* _CHALLENGE_: Convert the stretch of the entries that opens with the line containing "fitful (1120, 864)" and closes with the line containing "(758, 992).", both lines included, into a JSON list of strings with one string per line. Leave out any blank lines.

___ RECORDS TO USE ___

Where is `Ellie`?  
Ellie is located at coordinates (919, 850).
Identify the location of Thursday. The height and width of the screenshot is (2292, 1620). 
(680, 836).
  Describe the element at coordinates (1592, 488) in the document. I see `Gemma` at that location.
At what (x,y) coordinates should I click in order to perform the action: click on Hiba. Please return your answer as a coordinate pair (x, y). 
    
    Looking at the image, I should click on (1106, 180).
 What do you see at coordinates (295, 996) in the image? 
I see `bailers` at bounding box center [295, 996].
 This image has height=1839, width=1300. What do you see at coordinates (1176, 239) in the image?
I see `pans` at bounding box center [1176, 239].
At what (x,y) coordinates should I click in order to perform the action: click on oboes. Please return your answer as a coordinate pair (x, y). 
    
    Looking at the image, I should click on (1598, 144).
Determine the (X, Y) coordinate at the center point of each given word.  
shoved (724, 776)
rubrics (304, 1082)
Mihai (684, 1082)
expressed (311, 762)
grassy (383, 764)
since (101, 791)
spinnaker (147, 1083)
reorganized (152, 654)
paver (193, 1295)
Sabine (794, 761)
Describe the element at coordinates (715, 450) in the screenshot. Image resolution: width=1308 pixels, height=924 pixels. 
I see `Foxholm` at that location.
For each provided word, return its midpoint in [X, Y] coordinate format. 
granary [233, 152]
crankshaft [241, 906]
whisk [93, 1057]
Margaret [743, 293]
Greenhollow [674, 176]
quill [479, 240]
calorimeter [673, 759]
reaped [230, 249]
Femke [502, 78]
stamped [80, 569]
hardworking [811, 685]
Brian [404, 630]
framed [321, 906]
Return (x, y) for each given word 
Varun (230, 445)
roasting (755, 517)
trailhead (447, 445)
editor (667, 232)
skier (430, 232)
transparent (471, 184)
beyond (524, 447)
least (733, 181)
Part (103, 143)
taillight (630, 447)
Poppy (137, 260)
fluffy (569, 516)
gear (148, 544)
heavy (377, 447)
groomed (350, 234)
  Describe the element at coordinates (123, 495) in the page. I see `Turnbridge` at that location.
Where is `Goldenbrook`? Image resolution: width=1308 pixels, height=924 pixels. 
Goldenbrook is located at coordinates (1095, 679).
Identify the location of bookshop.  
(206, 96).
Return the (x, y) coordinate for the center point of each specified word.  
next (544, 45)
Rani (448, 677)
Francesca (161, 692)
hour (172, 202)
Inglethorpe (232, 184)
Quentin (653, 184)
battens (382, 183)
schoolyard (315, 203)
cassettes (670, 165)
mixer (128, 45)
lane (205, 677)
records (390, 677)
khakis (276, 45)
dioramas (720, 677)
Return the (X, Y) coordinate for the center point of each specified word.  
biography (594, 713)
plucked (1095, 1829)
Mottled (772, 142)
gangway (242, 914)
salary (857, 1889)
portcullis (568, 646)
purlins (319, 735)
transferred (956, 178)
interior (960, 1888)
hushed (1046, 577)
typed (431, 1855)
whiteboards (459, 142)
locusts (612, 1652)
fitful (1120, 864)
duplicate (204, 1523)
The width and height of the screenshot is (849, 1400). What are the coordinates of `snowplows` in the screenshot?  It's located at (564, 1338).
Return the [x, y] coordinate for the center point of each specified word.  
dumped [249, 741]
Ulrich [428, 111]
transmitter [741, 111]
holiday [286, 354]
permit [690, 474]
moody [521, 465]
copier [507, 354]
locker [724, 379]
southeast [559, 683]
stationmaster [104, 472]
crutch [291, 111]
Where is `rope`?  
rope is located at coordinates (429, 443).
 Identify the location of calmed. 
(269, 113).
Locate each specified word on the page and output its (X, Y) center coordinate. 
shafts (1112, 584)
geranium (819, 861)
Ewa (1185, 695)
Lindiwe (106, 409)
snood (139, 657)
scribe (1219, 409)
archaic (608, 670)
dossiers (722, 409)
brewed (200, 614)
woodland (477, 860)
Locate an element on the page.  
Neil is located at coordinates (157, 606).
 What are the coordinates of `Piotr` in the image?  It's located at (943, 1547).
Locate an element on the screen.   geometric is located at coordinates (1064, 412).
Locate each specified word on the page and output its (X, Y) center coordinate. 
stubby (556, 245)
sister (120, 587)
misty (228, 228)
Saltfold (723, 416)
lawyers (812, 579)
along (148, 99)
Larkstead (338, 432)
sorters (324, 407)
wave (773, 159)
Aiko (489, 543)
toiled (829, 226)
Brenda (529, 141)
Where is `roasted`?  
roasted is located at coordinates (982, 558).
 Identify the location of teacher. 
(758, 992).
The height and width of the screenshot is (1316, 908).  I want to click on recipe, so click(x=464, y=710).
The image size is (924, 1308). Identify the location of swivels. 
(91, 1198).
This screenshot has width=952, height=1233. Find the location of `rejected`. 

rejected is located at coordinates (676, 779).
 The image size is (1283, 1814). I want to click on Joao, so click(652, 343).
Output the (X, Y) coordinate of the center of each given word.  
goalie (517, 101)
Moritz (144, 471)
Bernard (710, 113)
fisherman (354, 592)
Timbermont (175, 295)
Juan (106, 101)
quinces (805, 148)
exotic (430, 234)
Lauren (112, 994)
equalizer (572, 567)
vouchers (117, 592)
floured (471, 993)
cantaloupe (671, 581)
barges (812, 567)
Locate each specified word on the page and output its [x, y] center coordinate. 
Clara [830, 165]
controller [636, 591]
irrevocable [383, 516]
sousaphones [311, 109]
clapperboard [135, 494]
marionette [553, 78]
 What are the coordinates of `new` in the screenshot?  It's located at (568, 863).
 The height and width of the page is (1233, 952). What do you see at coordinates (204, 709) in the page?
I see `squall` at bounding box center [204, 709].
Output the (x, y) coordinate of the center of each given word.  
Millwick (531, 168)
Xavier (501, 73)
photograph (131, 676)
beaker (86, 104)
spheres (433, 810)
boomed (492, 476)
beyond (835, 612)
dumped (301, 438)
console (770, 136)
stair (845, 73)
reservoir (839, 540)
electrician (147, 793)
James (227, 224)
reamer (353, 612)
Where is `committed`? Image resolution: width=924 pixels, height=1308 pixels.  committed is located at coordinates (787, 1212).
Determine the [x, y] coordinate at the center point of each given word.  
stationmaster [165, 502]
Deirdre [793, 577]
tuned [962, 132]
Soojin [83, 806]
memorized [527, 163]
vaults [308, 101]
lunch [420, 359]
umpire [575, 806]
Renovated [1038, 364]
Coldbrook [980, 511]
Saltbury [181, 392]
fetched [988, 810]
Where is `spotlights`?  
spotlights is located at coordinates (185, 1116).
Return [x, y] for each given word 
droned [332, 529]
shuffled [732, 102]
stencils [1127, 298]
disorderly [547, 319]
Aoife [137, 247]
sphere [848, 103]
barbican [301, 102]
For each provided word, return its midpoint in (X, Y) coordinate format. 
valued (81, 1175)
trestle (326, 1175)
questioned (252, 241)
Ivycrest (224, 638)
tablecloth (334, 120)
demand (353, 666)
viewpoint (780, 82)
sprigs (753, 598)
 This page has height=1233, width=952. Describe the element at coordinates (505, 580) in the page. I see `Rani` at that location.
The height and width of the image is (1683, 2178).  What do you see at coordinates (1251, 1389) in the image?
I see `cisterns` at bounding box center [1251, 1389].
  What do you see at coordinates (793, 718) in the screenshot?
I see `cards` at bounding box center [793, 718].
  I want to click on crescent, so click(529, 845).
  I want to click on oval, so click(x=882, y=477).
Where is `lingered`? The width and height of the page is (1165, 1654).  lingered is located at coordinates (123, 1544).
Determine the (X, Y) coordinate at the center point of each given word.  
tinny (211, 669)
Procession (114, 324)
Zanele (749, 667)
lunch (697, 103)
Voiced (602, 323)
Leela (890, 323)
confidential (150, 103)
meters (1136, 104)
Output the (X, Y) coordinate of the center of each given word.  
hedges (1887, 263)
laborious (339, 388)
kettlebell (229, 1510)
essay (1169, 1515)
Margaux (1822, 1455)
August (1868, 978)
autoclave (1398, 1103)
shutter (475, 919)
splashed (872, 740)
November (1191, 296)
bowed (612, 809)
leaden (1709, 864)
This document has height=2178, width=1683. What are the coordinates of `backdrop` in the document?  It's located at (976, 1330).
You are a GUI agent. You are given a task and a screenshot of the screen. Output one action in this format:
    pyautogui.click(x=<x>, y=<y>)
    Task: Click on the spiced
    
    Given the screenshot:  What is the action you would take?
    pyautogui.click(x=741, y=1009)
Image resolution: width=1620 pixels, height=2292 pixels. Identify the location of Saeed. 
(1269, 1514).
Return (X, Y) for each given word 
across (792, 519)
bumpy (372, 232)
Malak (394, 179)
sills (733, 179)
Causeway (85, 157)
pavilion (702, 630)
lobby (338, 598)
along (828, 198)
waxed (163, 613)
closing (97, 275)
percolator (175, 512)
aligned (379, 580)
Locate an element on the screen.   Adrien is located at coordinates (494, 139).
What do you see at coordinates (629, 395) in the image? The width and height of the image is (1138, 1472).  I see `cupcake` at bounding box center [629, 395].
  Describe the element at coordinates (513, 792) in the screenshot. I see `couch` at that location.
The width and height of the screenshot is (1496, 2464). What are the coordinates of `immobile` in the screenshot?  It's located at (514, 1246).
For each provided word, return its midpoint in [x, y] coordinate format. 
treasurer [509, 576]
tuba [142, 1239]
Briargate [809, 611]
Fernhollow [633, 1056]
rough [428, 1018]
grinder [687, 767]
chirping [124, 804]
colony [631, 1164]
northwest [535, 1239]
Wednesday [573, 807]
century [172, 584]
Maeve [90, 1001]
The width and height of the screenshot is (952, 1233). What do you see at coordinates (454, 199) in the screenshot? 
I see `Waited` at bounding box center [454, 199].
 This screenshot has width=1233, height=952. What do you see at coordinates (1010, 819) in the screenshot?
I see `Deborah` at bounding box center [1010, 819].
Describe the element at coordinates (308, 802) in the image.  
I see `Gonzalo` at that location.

___

* _RESPONSE FOR THIS EXERCISE_:
[
  "fitful (1120, 864)",
  "duplicate (204, 1523)",
  "The width and height of the screenshot is (849, 1400). What are the coordinates of `snowplows` in the screenshot?  It's located at (564, 1338).",
  "Return the [x, y] coordinate for the center point of each specified word.  ",
  "dumped [249, 741]",
  "Ulrich [428, 111]",
  "transmitter [741, 111]",
  "holiday [286, 354]",
  "permit [690, 474]",
  "moody [521, 465]",
  "copier [507, 354]",
  "locker [724, 379]",
  "southeast [559, 683]",
  "stationmaster [104, 472]",
  "crutch [291, 111]",
  "Where is `rope`?  ",
  "rope is located at coordinates (429, 443).",
  " Identify the location of calmed. ",
  "(269, 113).",
  "Locate each specified word on the page and output its (X, Y) center coordinate. ",
  "shafts (1112, 584)",
  "geranium (819, 861)",
  "Ewa (1185, 695)",
  "Lindiwe (106, 409)",
  "snood (139, 657)",
  "scribe (1219, 409)",
  "archaic (608, 670)",
  "dossiers (722, 409)",
  "brewed (200, 614)",
  "woodland (477, 860)",
  "Locate an element on the page.  ",
  "Neil is located at coordinates (157, 606).",
  " What are the coordinates of `Piotr` in the image?  It's located at (943, 1547).",
  "Locate an element on the screen.   geometric is located at coordinates (1064, 412).",
  "Locate each specified word on the page and output its (X, Y) center coordinate. ",
  "stubby (556, 245)",
  "sister (120, 587)",
  "misty (228, 228)",
  "Saltfold (723, 416)",
  "lawyers (812, 579)",
  "along (148, 99)",
  "Larkstead (338, 432)",
  "sorters (324, 407)",
  "wave (773, 159)",
  "Aiko (489, 543)",
  "toiled (829, 226)",
  "Brenda (529, 141)",
  "Where is `roasted`?  ",
  "roasted is located at coordinates (982, 558).",
  " Identify the location of teacher. ",
  "(758, 992)."
]